What needs to be done =>
All the data below goes into the copy word for word, but the pictures don't.

Data below =>
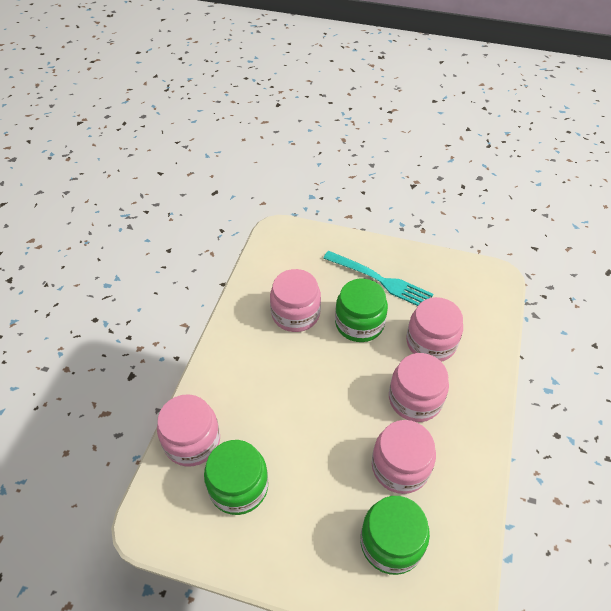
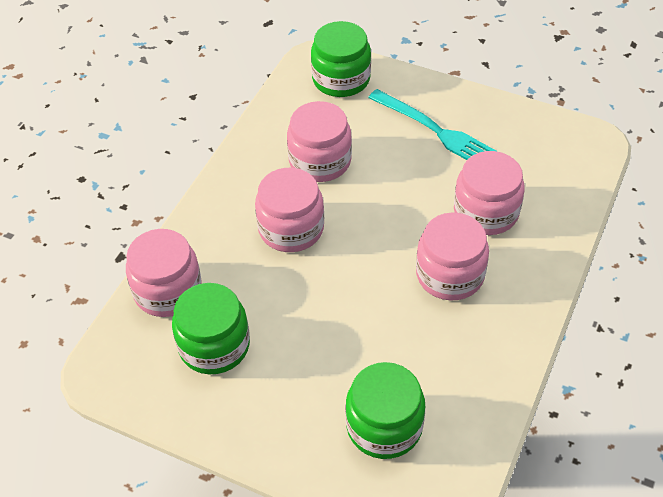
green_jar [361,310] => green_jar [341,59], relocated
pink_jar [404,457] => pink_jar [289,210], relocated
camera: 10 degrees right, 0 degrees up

Final answer =>
green_jar [361,310] => green_jar [341,59], relocated
pink_jar [404,457] => pink_jar [289,210], relocated
camera: 10 degrees right, 0 degrees up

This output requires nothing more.